→ **SHORT EXERCISE**: Can you restate the data beginning at the line that has "48 m inside the frame." and ending after the line that has "road 1 (secondary): [(189,511),(445,100),(475,0)]", swapping "footpaths" for "walkways" and leaving everything else unchanged?

→ **INFORMATION SHOWN**:
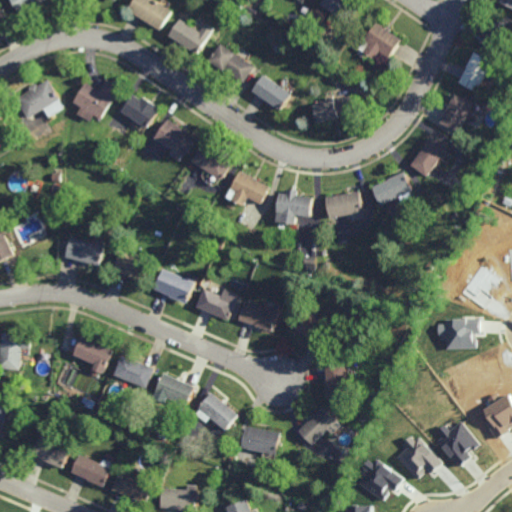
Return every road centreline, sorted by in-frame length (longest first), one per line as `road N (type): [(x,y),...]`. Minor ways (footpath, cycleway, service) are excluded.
road 1 (residential): [(462,0),(397,127),(340,157),(277,148),(139,54),(101,38),(48,43),(0,70)]
road 2 (residential): [(0,299),(60,292),(99,300),(275,378)]
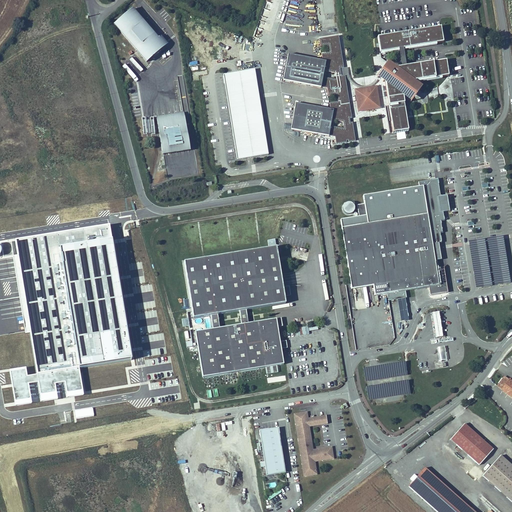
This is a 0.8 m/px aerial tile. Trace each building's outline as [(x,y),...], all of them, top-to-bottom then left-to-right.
[(133,8),(115,24),(148,61),(169,44),(162,36),(159,38),(133,8)] [(442,26),(380,35),(382,52),(445,41),(442,26)] [(340,37),(321,40),(322,47),(330,46),(332,54),(324,55),(325,62),(290,55),(285,81),(328,89),(329,96),(338,95),(339,103),(332,104),(332,110),(297,104),(292,131),(331,138),(331,137),(337,138),(338,145),(348,143),(348,141),(350,141),(350,143),(357,142),(354,124),(351,124),(351,120),(353,119),(346,76),(343,77),(342,70),(345,69),(340,37)] [(447,60),(400,67),(391,61),(380,76),(388,82),(395,134),(398,133),(399,139),(406,138),(405,132),(410,131),(405,95),(413,101),(424,85),(419,81),(450,76),(447,60)] [(237,158),(268,153),(254,68),(223,73),(237,158)] [(192,81),(199,80),(198,71),(191,72),(192,81)] [(364,87),(355,89),(359,110),(380,106),(377,85),(368,87),(368,89),(364,90),(364,87)] [(184,112),(159,116),(165,153),(191,149),(184,112)] [(366,217),(341,221),(352,283),(373,279),(374,284),(376,294),(430,284),(432,293),(449,290),(445,264),(437,266),(436,260),(436,258),(443,257),(438,230),(431,231),(428,211),(423,187),(363,197),(366,217)] [(350,200),(341,206),(346,214),(355,209),(350,200)] [(430,210),(428,210),(428,211),(431,231),(438,230),(443,257),(436,258),(436,260),(444,258),(439,228),(433,229),(430,210)] [(477,287),(511,282),(504,235),(470,240),(477,287)] [(285,304),(275,246),(184,261),(193,319),(211,316),(247,310),(285,304)] [(373,279),(352,283),(352,288),(374,284),(373,279)] [(247,310),(211,316),(212,324),(213,330),(196,333),(204,379),(285,364),(282,347),(281,343),(277,319),(249,323),(247,310)] [(432,314),(436,339),(444,337),(440,312),(432,314)] [(437,349),(439,361),(447,360),(444,348),(437,349)] [(511,401),(511,384),(509,381),(500,392),(511,401)] [(307,412),(294,414),(303,475),(316,473),(314,461),(312,450),(309,427),(308,419),(307,412)] [(317,417),(308,419),(309,427),(327,424),(326,416),(317,417)] [(280,427),(262,430),(269,475),(287,472),(280,427)] [(494,454),(466,428),(451,443),(480,470),(494,454)] [(331,447),(312,450),(314,461),(333,458),(331,447)] [(511,470),(501,460),(483,480),(511,506),(511,470)] [(476,511),(424,467),(416,476),(414,474),(410,479),(412,481),(407,486),(426,502),(421,509),(424,511),(476,511)]
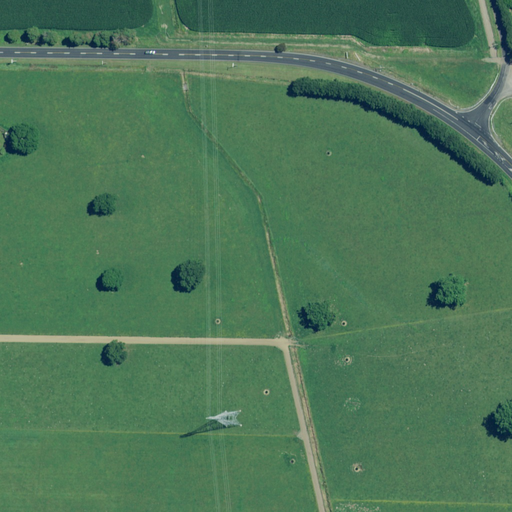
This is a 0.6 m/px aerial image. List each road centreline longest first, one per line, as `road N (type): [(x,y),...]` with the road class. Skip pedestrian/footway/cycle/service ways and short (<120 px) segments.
road 1 (tertiary): [(0,52),(295,60),(386,84),(467,131)]
road 2 (unclassified): [(494,0),(505,74),(467,131)]
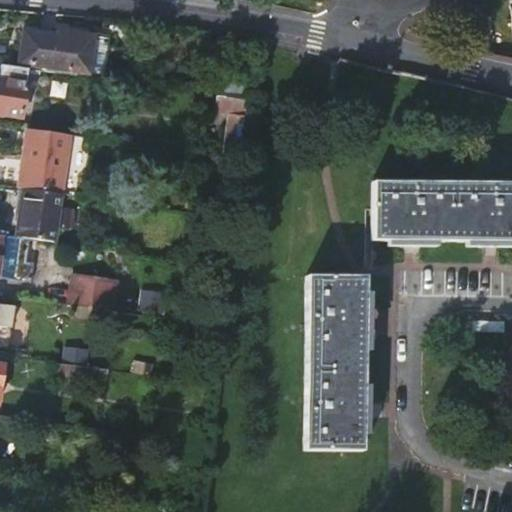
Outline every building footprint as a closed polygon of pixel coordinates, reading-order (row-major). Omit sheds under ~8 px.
[(27,43),(21,43),(18,65),(48,69),(49,66),(80,71),(84,39),(53,34),(52,37),(29,34),(27,43)] [(0,113),(19,116),(24,86),(26,70),(0,66),(0,113)] [(230,116),(224,158),(238,160),(246,101),(216,97),(214,113),(230,116)] [(25,130),(16,189),(23,190),(59,195),(67,136),(25,130)] [(511,184),(372,183),(371,241),(399,241),(494,242),(511,242),(511,184)] [(55,243),(61,196),(59,195),(23,190),(18,238),(55,243)] [(103,255),(83,252),(81,262),(102,265),(103,255)] [(114,284),(70,278),(67,306),(110,312),(114,284)] [(361,279),(305,278),(304,445),(360,447),(360,428),(361,311),(361,279)] [(0,305),(0,327),(9,329),(12,307),(0,305)] [(184,463),(198,465),(201,445),(188,443),(184,463)]
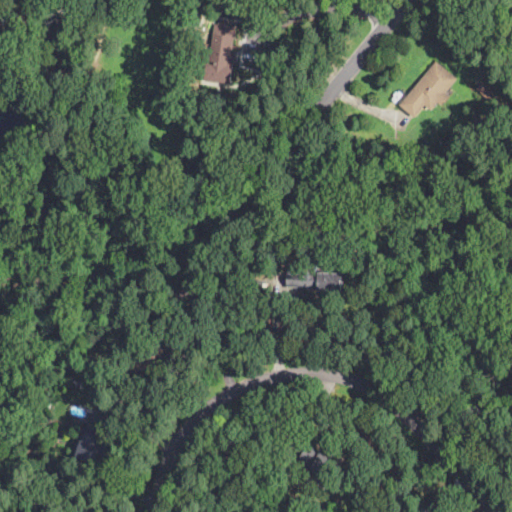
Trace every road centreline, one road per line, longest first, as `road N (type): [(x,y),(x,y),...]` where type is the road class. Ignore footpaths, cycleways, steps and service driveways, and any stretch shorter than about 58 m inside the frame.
road 1 (residential): [(494,511),(384,396),(309,378),(244,389),(196,420),(173,454),(158,511)]
road 2 (residential): [(321,107),(409,0)]
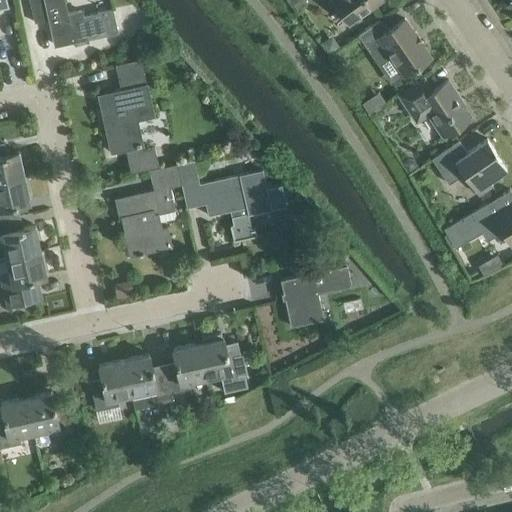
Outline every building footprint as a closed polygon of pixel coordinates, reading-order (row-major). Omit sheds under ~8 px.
[(117,30),(112,11),(112,9),(82,16),(81,10),(67,13),(64,0),(29,0),(34,22),(49,18),(54,44),(117,30)] [(291,0),(297,9),(307,2),(305,0),(291,0)] [(331,0),(348,23),(366,9),(379,0),(331,0)] [(135,4),(121,5),(123,23),(137,22),(135,4)] [(371,53),(379,54),(387,49),(404,74),(431,56),(422,43),(423,42),(415,30),(414,31),(405,17),(388,29),(381,18),(364,29),(358,33),(371,53)] [(131,172),(148,168),(158,166),(154,146),(141,149),(141,145),(143,144),(143,143),(142,144),(140,137),(138,137),(134,118),(153,114),(146,82),(140,58),(115,63),(121,88),(100,93),(103,107),(107,106),(109,114),(103,116),(111,151),(126,148),(131,172)] [(443,135),(453,128),(469,117),(455,95),(458,93),(448,79),(432,89),(424,77),(399,93),(416,120),(428,113),(443,135)] [(369,112),(378,106),(371,96),(362,102),(369,112)] [(464,172),(478,193),(493,184),(490,180),(507,169),(495,151),(496,151),(487,137),(467,151),(459,139),(442,150),(431,157),(449,182),(464,172)] [(0,180),(24,175),(18,150),(1,154),(0,149),(0,180)] [(177,162),(182,184),(186,206),(205,202),(208,214),(236,208),(237,214),(231,215),(233,223),(230,224),(233,239),(256,234),(255,227),(253,228),(249,213),(271,208),(262,168),(199,182),(193,158),(177,162)] [(408,158),(403,161),(409,170),(418,164),(415,159),(408,158)] [(177,162),(158,166),(148,168),(152,189),(115,196),(119,217),(122,216),(130,255),(138,253),(139,254),(143,253),(143,252),(172,246),(168,226),(158,228),(154,212),(173,208),(169,187),(182,184),(177,162)] [(0,220),(15,217),(12,204),(17,203),(30,201),(24,175),(0,180),(0,220)] [(500,194),(443,227),(455,247),(456,246),(455,244),(482,228),(484,231),(492,234),(502,228),(511,244),(511,243),(511,204),(507,207),(500,194)] [(6,257),(40,249),(35,224),(17,228),(15,217),(0,220),(0,244),(3,243),(6,257)] [(40,249),(6,257),(0,258),(0,273),(2,273),(8,304),(39,297),(35,277),(46,275),(40,249)] [(289,276),(280,278),(290,325),(310,321),(324,318),(318,292),(351,285),(347,264),(346,264),(343,251),(329,254),(317,257),(310,258),(313,271),(289,276)] [(169,269),(172,280),(180,278),(178,268),(169,269)] [(131,279),(114,282),(116,295),(133,292),(131,279)] [(202,341),(198,342),(206,378),(220,374),(222,381),(224,391),(247,386),(244,376),(243,372),(243,371),(239,353),(239,351),(227,354),(224,342),(223,336),(222,336),(221,332),(201,336),(202,341)] [(176,365),(165,368),(170,392),(193,387),(191,381),(206,378),(198,342),(173,347),(176,365)] [(149,353),(124,358),(134,406),(171,398),(170,392),(165,368),(153,370),(149,353)] [(132,394),(134,406),(124,358),(98,364),(102,381),(90,384),(96,409),(118,404),(117,397),(132,394)] [(51,391),(26,396),(33,432),(34,432),(36,441),(41,444),(48,442),(50,438),(50,435),(72,430),(66,405),(55,408),(51,391)] [(20,435),(33,432),(26,396),(0,402),(4,419),(0,420),(0,446),(21,442),(20,435)]
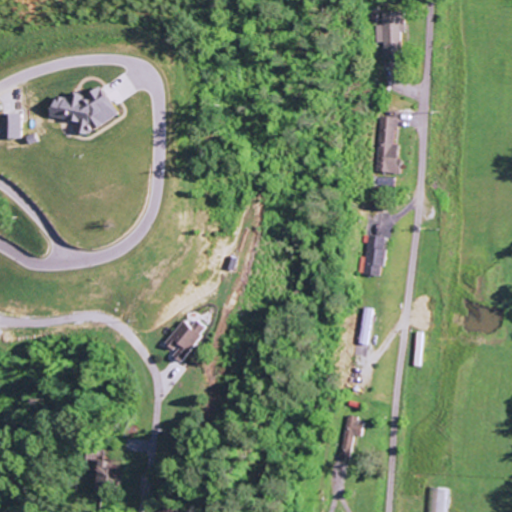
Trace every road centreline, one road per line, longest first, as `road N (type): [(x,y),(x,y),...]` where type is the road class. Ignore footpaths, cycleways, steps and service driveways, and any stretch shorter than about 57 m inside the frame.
road 1 (residential): [(388,511),(423,176),(430,0)]
road 2 (residential): [(143,511),(164,392),(150,345),(101,309),(0,316)]
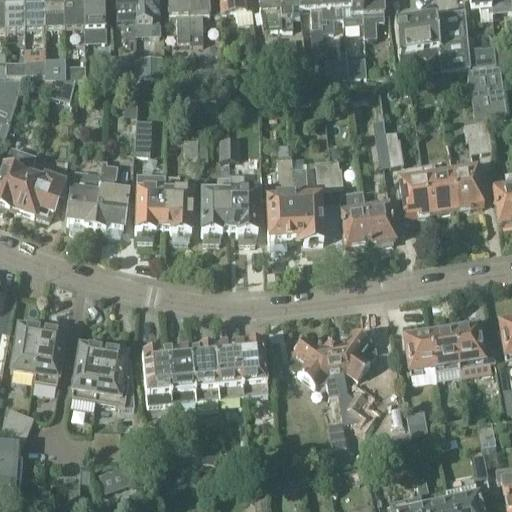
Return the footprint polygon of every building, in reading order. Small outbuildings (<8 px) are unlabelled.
[(23,24),(22,0),(4,0),(5,38),(15,38),(15,37),(24,37),(23,24)] [(44,35),(43,0),(22,0),(23,24),(24,37),(44,36),(44,35)] [(62,0),(43,0),(44,35),(63,35),(62,0)] [(72,37),(84,36),(82,0),(62,0),(63,35),(63,36),(72,35),(72,37)] [(103,0),(82,0),(84,36),(104,36),(103,0)] [(135,43),(135,30),(133,0),(114,0),(115,21),(123,21),(123,43),(135,43)] [(133,0),(135,30),(158,29),(156,0),(133,0)] [(188,47),(187,0),(167,0),(168,22),(176,22),(177,48),(188,47)] [(187,0),(188,47),(188,50),(202,50),(201,23),(209,23),(209,21),(219,21),(216,1),(209,2),(208,0),(187,0)] [(216,0),(216,1),(219,21),(219,25),(235,22),(237,31),(254,28),(251,15),(246,16),(243,0),(216,0)] [(264,37),(280,36),(277,0),(258,0),(259,17),(264,37)] [(277,0),(280,36),(280,38),(292,37),(291,17),(301,16),(299,0),(277,0)] [(319,0),(299,0),(301,16),(309,16),(312,52),(323,51),(322,40),(319,0)] [(339,0),(319,0),(322,40),(332,40),(332,14),(341,13),(339,0)] [(360,0),(339,0),(341,13),(350,13),(351,31),(362,30),(360,0)] [(360,0),(362,30),(363,44),(376,43),(375,28),(384,27),(382,0),(360,0)] [(491,4),(490,0),(469,0),(469,5),(477,3),(479,17),(480,16),(480,20),(491,19),(490,4),(491,4)] [(511,18),(510,0),(490,0),(491,4),(498,4),(499,14),(506,14),(507,18),(511,18),(511,24),(511,23),(511,18)] [(435,78),(448,76),(470,74),(469,55),(464,17),(435,22),(435,21),(394,28),(402,83),(435,78)] [(294,46),(283,46),(283,55),(294,54),(294,46)] [(495,53),(469,55),(470,74),(496,70),(496,58),(495,53)] [(85,86),(84,57),(78,57),(78,67),(64,67),(64,86),(85,86)] [(278,68),(263,68),(263,89),(304,88),(303,57),(278,58),(278,68)] [(496,58),(496,70),(510,69),(509,57),(496,58)] [(360,63),(346,64),(349,85),(362,84),(360,63)] [(44,82),(45,87),(52,87),(64,86),(64,67),(45,68),(44,82)] [(163,67),(138,67),(138,86),(163,86),(163,67)] [(25,68),(25,70),(25,82),(44,82),(45,68),(25,68)] [(25,70),(5,70),(5,82),(25,82),(25,70)] [(136,71),(111,72),(111,86),(136,86),(136,71)] [(465,76),(474,130),(478,159),(490,157),(485,123),(505,120),(498,72),(465,76)] [(196,86),(196,74),(179,74),(179,86),(196,86)] [(229,74),(196,74),(196,86),(230,87),(229,74)] [(239,76),(229,74),(230,87),(239,87),(239,76)] [(448,76),(435,78),(437,92),(450,91),(448,76)] [(433,81),(425,81),(425,89),(434,88),(433,81)] [(0,144),(3,146),(20,87),(0,86),(0,144)] [(86,89),(78,88),(77,106),(85,106),(86,89)] [(138,88),(115,88),(115,101),(137,102),(138,88)] [(381,124),(379,88),(350,90),(352,115),(377,113),(377,115),(373,115),(374,124),(381,124)] [(260,89),(260,100),(269,100),(268,89),(260,89)] [(348,89),(322,91),(322,105),(349,102),(348,89)] [(323,112),(322,105),(322,91),(302,92),(304,113),(323,112)] [(135,125),(134,161),(147,162),(150,126),(135,125)] [(474,130),(464,132),(468,161),(478,159),(474,130)] [(383,139),(385,156),(388,173),(402,171),(399,145),(396,146),(395,138),(383,139)] [(376,158),(385,156),(383,139),(373,140),(376,158)] [(197,146),(183,146),(183,166),(197,166),(197,146)] [(197,146),(197,166),(206,166),(206,146),(197,146)] [(218,167),(228,167),(228,146),(218,146),(218,167)] [(239,146),(228,146),(228,167),(239,167),(239,146)] [(10,160),(0,187),(0,219),(2,220),(5,219),(6,215),(9,216),(10,214),(17,217),(31,179),(34,169),(36,163),(12,155),(10,160)] [(388,173),(385,156),(376,158),(378,175),(388,173)] [(337,164),(328,165),(331,196),(343,195),(341,173),(339,173),(337,164)] [(102,180),(95,234),(104,235),(103,242),(119,244),(120,236),(122,236),(127,200),(125,200),(126,198),(112,196),(115,171),(104,170),(105,166),(99,165),(99,167),(96,167),(95,179),(102,180)] [(295,246),(291,175),(291,165),(276,165),(278,204),(266,205),(268,247),(270,247),(271,257),(285,256),(285,246),(295,246)] [(331,196),(328,165),(313,167),(317,198),(331,196)] [(31,179),(17,217),(34,222),(34,221),(49,226),(52,218),(53,218),(57,204),(56,203),(57,200),(64,203),(67,181),(34,169),(31,179)] [(433,169),(421,171),(429,221),(457,216),(451,178),(451,173),(434,176),(433,169)] [(429,221),(421,171),(402,174),(399,186),(404,223),(417,221),(417,223),(429,221)] [(305,174),(291,175),(295,246),(303,246),(303,249),(323,248),(320,202),(307,202),(305,174)] [(476,174),(451,178),(457,216),(470,214),(470,212),(482,209),(476,174)] [(222,238),(228,238),(228,183),(228,175),(221,175),(221,183),(216,183),(216,200),(201,200),(201,240),(203,240),(203,249),(219,249),(219,240),(222,240),(222,238)] [(71,193),(66,229),(69,229),(69,235),(70,238),(81,239),(83,237),(83,232),(95,234),(102,180),(95,179),(84,178),(81,194),(71,193)] [(511,227),(511,178),(503,180),(505,192),(493,194),(498,230),(502,230),(502,232),(511,231),(511,228),(511,227)] [(155,236),(163,237),(165,182),(149,182),(148,198),(136,197),(135,230),(134,238),(137,238),(136,247),(152,248),(153,238),(155,238),(155,236)] [(165,182),(163,237),(169,237),(169,239),(172,239),(172,248),(188,249),(188,240),(190,240),(192,200),(177,199),(177,183),(165,182)] [(241,183),(228,183),(228,238),(235,238),(235,240),(238,240),(238,250),(255,250),(255,240),(257,240),(257,200),(241,200),(241,183)] [(354,252),(370,250),(364,209),(363,209),(362,206),(361,199),(341,201),(339,212),(345,251),(354,250),(354,252)] [(362,206),(363,209),(364,209),(370,250),(381,248),(381,251),(392,249),(391,247),(395,246),(389,209),(386,210),(385,208),(374,209),(373,204),(362,206)] [(511,365),(511,325),(499,327),(505,366),(511,365)] [(10,376),(34,380),(42,335),(34,334),(35,330),(22,328),(22,332),(18,331),(10,376)] [(453,335),(459,370),(462,385),(493,380),(491,369),(495,369),(492,349),(480,351),(477,331),(453,335)] [(42,335),(34,380),(33,388),(57,392),(65,339),(61,338),(62,334),(50,332),(49,336),(42,335)] [(453,335),(429,339),(435,373),(437,387),(461,384),(459,370),(453,335)] [(414,336),(403,338),(404,343),(409,376),(410,382),(422,380),(422,375),(435,373),(429,339),(415,341),(414,336)] [(344,350),(330,352),(338,399),(347,397),(344,377),(347,377),(355,384),(375,359),(374,354),(365,347),(365,343),(360,339),(356,340),(353,338),(344,350)] [(338,399),(330,352),(316,355),(303,345),(301,348),(298,348),(293,354),(295,358),(290,365),(293,376),(297,379),(296,381),(315,393),(324,381),(326,380),(328,401),(338,400),(338,399)] [(83,351),(79,351),(71,404),(94,407),(103,354),(95,353),(96,349),(84,347),(83,351)] [(245,352),(238,352),(243,403),(267,400),(262,350),(261,350),(258,348),(248,349),(245,352)] [(220,408),(219,405),(215,354),(213,354),(210,350),(200,351),(197,356),(190,357),(195,407),(195,410),(220,408)] [(238,352),(231,353),(229,353),(226,350),(217,351),(215,354),(219,405),(243,403),(238,352)] [(111,352),(111,356),(103,354),(94,407),(117,411),(116,413),(131,412),(131,413),(132,413),(130,372),(131,368),(125,368),(127,358),(123,358),(123,354),(111,352)] [(195,407),(190,357),(189,357),(187,354),(177,355),(174,358),(166,359),(171,409),(195,407)] [(166,359),(159,360),(158,360),(155,357),(145,358),(142,361),(147,412),(171,409),(166,359)] [(511,392),(502,394),(506,421),(511,419),(511,392)] [(347,397),(338,399),(341,417),(349,416),(347,397)] [(10,415),(5,427),(28,436),(33,424),(10,415)] [(406,419),(409,437),(409,440),(411,440),(428,438),(425,416),(406,419)] [(469,433),(468,425),(441,429),(443,437),(469,433)] [(3,433),(0,431),(0,438),(1,438),(24,447),(28,436),(5,427),(3,433)] [(478,431),(483,458),(486,474),(499,472),(490,428),(478,431)] [(433,439),(443,437),(441,429),(432,431),(433,439)] [(409,440),(409,437),(397,438),(401,462),(414,460),(411,440),(409,440)] [(401,462),(397,438),(384,440),(388,464),(401,462)] [(95,439),(95,442),(95,452),(119,452),(119,440),(95,439)] [(348,470),(344,439),(328,441),(333,472),(348,470)] [(0,485),(20,487),(21,472),(19,472),(20,450),(0,449),(0,485)] [(119,452),(95,452),(95,468),(119,464),(119,452)] [(185,467),(184,455),(176,456),(177,468),(185,467)] [(173,457),(163,458),(164,468),(174,468),(173,457)] [(221,457),(201,458),(201,471),(222,470),(221,457)] [(488,483),(486,474),(483,458),(470,461),(474,485),(488,483)] [(247,459),(225,459),(225,472),(247,472),(247,459)] [(366,473),(357,475),(360,488),(369,486),(366,473)] [(131,489),(126,474),(100,483),(105,498),(131,489)] [(500,486),(505,509),(505,511),(511,511),(511,474),(495,478),(497,486),(500,486)] [(308,478),(299,479),(302,494),(311,492),(308,478)] [(383,478),(372,481),(378,508),(391,505),(387,482),(384,483),(383,478)] [(302,494),(299,479),(291,481),(294,495),(302,494)] [(0,510),(18,511),(20,487),(0,485),(0,510)] [(426,485),(417,487),(420,501),(429,499),(426,485)] [(446,498),(447,503),(449,511),(480,511),(475,491),(446,498)] [(65,511),(78,511),(79,497),(66,496),(65,511)] [(422,511),(449,511),(447,503),(422,509),(422,511)]
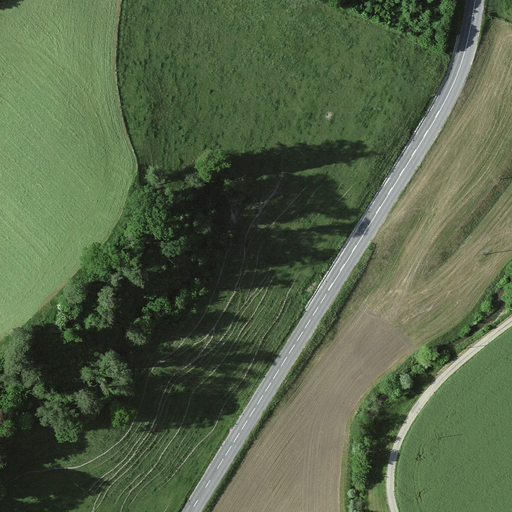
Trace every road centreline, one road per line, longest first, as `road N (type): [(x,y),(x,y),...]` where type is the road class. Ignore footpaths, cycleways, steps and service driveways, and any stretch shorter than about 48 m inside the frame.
road 1 (secondary): [(189,511),(445,100),(475,0)]
road 2 (track): [(511,324),(446,371),(403,432),(387,471),(396,511)]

→ **FINISHED TASK**:
Trace every road centreline, one road per line, longest first, as `road N (type): [(x,y),(x,y),...]` where type is the road class. Ignore walkways, cycleways, steps and service driveways, and any stretch shorter than about 48 m inside the frame.
road 1 (secondary): [(189,511),(445,100),(475,0)]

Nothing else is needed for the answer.